ABOUT THIS EXERCISE →
Could you set down exactly the lines of the data below, starting at the one that holds "Chapter - Writer: [559,296,747,366]" and ending at the one that holds "Winter: [835,154,861,175] ->", both included, and only those?

(Collection entries)
____

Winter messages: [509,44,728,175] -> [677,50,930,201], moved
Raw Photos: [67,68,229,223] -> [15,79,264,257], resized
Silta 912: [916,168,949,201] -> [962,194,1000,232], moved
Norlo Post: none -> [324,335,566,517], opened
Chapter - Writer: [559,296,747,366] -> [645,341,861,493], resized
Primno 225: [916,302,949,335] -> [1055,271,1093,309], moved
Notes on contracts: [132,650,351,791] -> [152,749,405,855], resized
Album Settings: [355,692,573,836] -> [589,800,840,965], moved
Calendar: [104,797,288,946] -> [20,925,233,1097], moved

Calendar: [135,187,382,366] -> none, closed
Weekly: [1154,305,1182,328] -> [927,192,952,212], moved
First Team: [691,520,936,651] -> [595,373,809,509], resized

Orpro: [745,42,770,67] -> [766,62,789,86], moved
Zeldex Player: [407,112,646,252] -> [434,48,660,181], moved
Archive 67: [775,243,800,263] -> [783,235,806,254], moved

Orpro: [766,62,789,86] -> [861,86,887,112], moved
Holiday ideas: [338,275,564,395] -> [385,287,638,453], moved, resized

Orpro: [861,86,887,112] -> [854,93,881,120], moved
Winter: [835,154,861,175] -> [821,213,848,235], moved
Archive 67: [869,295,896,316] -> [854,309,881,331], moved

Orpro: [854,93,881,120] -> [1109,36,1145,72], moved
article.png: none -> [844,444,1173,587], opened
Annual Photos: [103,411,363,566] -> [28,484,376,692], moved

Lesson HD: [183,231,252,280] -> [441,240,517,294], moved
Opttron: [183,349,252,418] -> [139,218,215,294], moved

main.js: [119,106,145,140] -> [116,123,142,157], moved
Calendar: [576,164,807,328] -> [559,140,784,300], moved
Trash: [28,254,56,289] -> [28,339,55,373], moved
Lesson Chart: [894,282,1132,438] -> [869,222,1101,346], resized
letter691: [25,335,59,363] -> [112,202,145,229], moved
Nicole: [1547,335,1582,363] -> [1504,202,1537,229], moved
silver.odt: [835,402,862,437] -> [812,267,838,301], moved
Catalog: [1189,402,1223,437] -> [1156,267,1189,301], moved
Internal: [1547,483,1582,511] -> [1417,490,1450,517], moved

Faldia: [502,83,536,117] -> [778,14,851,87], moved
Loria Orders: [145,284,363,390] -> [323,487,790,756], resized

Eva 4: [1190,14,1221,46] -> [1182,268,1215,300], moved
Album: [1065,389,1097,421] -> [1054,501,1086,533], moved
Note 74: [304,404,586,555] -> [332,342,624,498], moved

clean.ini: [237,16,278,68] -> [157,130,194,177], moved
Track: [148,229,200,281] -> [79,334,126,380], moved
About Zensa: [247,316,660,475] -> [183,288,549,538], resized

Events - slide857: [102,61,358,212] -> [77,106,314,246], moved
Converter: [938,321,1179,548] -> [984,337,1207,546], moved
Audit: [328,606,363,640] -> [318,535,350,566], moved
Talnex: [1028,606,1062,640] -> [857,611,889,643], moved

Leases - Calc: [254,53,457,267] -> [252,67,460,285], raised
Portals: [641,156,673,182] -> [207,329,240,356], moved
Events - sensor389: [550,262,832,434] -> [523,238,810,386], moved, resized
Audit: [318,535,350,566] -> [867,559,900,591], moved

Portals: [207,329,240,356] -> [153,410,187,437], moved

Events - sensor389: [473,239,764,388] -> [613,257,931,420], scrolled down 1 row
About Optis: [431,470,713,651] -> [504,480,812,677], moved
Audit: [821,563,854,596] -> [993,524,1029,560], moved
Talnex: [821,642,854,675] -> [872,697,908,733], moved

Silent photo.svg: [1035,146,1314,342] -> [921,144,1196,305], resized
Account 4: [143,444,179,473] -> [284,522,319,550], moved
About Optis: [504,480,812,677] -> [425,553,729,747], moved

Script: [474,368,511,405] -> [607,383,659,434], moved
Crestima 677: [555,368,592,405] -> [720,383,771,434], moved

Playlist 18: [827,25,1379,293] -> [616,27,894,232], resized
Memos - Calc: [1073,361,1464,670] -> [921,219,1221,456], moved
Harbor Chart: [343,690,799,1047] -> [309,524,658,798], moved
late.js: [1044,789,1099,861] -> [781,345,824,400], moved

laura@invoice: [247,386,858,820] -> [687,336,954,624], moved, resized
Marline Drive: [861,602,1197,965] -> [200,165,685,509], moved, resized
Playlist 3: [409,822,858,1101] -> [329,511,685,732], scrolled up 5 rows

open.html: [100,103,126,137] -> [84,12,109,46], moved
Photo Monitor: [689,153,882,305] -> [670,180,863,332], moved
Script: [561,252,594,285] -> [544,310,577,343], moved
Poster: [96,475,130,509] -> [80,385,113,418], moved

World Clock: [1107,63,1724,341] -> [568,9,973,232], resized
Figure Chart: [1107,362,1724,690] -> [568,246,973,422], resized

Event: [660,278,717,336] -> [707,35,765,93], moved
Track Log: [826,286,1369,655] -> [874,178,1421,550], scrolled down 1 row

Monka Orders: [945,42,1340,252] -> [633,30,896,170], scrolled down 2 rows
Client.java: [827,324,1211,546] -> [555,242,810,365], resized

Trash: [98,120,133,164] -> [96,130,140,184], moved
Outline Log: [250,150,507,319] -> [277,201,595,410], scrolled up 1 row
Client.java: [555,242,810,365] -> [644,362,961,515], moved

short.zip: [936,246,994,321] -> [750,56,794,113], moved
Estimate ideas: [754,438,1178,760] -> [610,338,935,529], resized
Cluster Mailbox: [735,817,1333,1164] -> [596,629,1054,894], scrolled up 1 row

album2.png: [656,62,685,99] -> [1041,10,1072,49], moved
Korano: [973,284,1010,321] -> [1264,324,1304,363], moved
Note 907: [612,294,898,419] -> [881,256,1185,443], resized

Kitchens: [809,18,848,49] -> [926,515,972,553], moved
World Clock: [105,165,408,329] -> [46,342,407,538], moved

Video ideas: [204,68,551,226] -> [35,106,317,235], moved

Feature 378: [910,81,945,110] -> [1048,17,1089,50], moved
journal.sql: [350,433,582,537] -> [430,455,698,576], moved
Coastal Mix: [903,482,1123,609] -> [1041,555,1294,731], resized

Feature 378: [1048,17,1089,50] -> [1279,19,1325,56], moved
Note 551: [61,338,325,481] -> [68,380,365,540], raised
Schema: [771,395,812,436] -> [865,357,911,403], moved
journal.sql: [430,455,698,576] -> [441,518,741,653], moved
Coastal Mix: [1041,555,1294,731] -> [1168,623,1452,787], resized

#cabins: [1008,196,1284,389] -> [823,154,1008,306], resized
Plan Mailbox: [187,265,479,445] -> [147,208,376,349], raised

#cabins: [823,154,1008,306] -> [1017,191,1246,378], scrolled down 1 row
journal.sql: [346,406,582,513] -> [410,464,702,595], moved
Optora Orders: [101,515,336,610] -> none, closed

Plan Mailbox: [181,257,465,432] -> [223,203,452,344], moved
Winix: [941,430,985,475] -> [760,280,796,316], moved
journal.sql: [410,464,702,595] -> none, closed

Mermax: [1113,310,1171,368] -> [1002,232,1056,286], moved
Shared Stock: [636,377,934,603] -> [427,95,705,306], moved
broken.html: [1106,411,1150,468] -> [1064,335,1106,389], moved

____

OUTPUT OF THE TASK →
Chapter - Writer: [559,296,747,366] -> [645,341,861,493], resized
Primno 225: [916,302,949,335] -> [1055,271,1093,309], moved
Notes on contracts: [132,650,351,791] -> [152,749,405,855], resized
Album Settings: [355,692,573,836] -> [589,800,840,965], moved
Calendar: [104,797,288,946] -> [20,925,233,1097], moved

Calendar: [135,187,382,366] -> none, closed
Weekly: [1154,305,1182,328] -> [927,192,952,212], moved
First Team: [691,520,936,651] -> [595,373,809,509], resized

Orpro: [745,42,770,67] -> [766,62,789,86], moved
Zeldex Player: [407,112,646,252] -> [434,48,660,181], moved
Archive 67: [775,243,800,263] -> [783,235,806,254], moved

Orpro: [766,62,789,86] -> [861,86,887,112], moved
Holiday ideas: [338,275,564,395] -> [385,287,638,453], moved, resized

Orpro: [861,86,887,112] -> [854,93,881,120], moved
Winter: [835,154,861,175] -> [821,213,848,235], moved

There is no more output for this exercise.